# [WHAT THE TASK REQUIRES]
Find every line in the records that contains the word "rectangle" and copy each of those lines.

--- Start EXTRACTED DATA ---

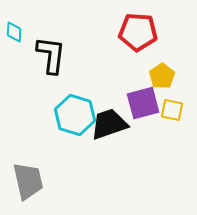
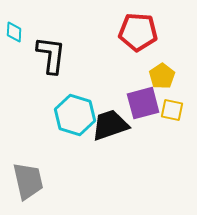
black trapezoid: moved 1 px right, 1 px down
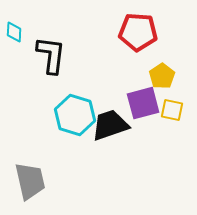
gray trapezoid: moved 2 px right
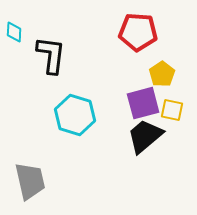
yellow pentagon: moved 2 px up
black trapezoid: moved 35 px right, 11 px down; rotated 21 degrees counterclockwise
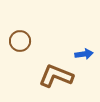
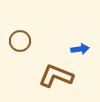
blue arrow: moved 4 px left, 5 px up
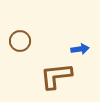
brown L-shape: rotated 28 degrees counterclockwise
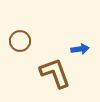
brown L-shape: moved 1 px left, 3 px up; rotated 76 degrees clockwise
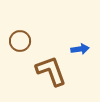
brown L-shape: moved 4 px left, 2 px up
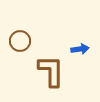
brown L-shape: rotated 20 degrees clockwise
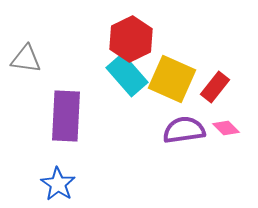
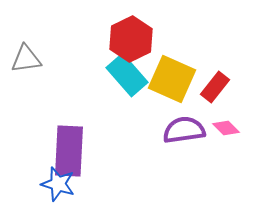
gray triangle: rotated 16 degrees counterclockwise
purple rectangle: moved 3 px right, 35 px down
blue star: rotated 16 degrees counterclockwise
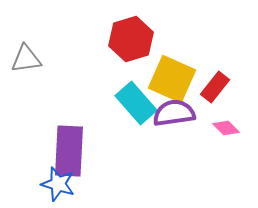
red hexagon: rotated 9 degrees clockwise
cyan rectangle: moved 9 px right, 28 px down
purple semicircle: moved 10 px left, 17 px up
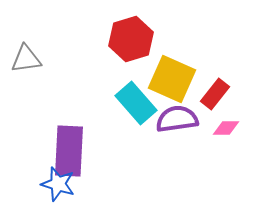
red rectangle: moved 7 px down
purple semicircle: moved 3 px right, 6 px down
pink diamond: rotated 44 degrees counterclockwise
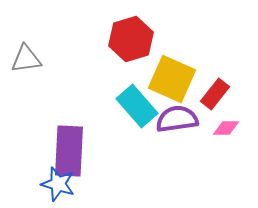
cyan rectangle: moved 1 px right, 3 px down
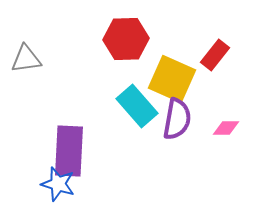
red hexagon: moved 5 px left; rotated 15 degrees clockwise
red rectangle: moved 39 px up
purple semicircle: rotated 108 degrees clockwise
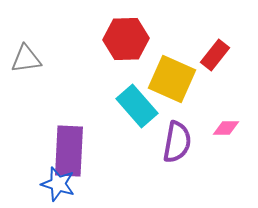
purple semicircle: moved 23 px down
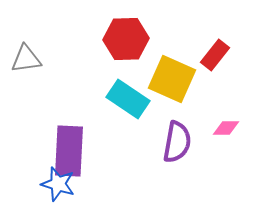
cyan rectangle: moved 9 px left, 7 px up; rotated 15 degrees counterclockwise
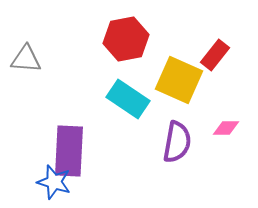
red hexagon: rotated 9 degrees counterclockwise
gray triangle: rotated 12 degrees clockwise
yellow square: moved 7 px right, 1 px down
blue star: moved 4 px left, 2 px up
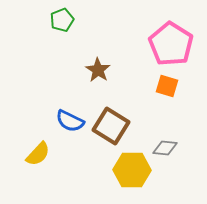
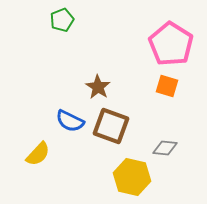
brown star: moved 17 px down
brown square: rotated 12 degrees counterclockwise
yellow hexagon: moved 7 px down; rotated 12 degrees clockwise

--- End EXTRACTED DATA ---
--- Start EXTRACTED DATA ---

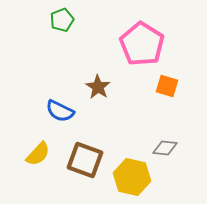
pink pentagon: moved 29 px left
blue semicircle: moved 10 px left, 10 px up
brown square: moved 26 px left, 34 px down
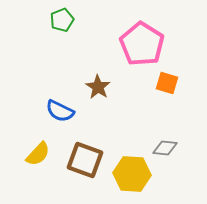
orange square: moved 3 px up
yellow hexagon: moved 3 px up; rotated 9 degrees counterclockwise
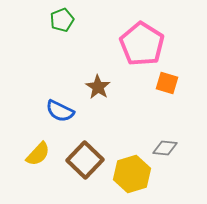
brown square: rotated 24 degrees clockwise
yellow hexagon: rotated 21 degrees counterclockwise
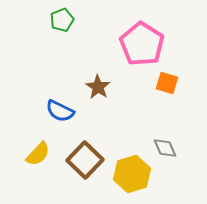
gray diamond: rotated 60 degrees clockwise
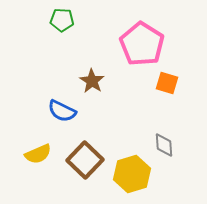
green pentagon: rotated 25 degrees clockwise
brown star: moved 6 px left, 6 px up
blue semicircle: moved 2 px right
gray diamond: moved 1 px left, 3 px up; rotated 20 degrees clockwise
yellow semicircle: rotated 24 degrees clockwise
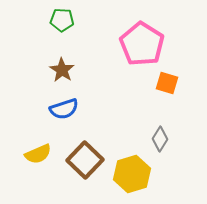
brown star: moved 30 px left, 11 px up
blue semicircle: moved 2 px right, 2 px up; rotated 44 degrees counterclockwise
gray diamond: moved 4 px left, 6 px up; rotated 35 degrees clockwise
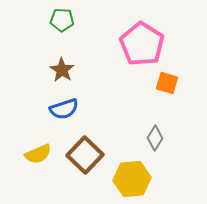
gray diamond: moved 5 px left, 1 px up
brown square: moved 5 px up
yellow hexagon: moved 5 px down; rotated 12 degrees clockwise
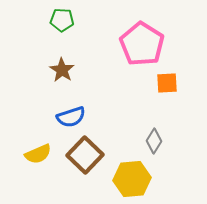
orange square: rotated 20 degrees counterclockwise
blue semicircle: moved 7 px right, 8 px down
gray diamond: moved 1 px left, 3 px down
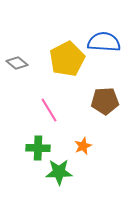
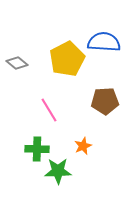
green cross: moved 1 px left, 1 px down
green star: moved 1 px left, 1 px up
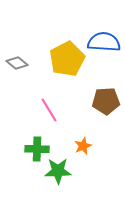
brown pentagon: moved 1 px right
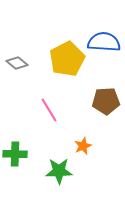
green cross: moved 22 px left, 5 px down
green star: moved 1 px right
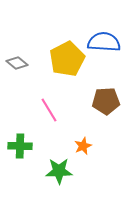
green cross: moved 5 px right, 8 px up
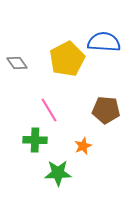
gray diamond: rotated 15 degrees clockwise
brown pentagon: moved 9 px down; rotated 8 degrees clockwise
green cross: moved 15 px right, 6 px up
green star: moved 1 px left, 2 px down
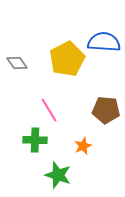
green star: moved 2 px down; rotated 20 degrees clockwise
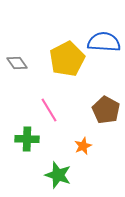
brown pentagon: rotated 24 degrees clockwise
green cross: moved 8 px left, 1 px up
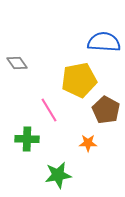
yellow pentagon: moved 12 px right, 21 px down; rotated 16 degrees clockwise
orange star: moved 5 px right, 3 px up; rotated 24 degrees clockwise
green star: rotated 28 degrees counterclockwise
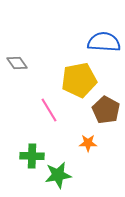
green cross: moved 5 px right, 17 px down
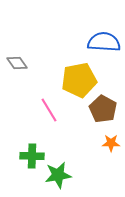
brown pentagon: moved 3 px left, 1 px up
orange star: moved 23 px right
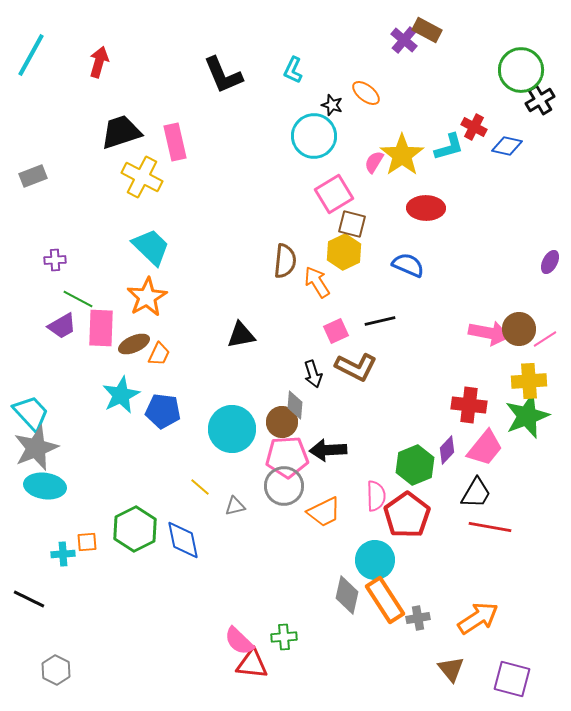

--- End EXTRACTED DATA ---

# [CORRECT RESPONSE]
purple rectangle: moved 3 px right, 35 px down
cyan rectangle: moved 9 px right, 28 px down
red rectangle: moved 7 px down
cyan rectangle: moved 1 px right, 3 px down
red rectangle: moved 39 px up
cyan rectangle: moved 9 px left, 7 px up; rotated 15 degrees counterclockwise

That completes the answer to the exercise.